DATA SHOWN START

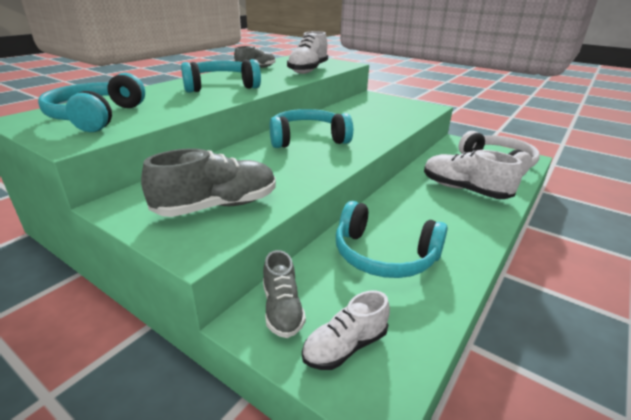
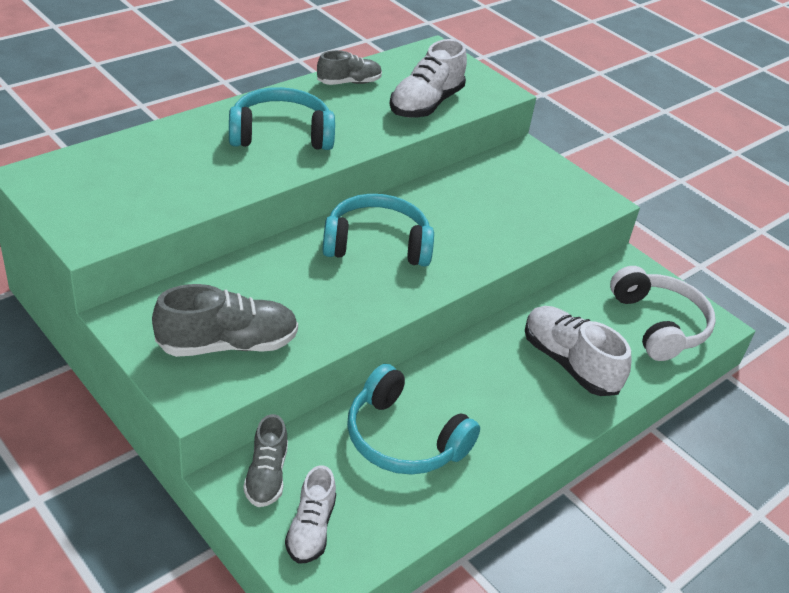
camera: 10 degrees right, 10 degrees up
(96, 117) = (115, 187): turquoise headphones -> none
(345, 346) = (311, 529): white shoe -> white shoe turned 60 degrees counterclockwise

DATA SHOWN END

*YOUR OBJECTIVE:*
Which lines in the listing have the string "degrees"? Pick them out and copy them.

*SOLUTION TO THIS PROBLEM:*
camera: 10 degrees right, 10 degrees up
(345, 346) = (311, 529): white shoe -> white shoe turned 60 degrees counterclockwise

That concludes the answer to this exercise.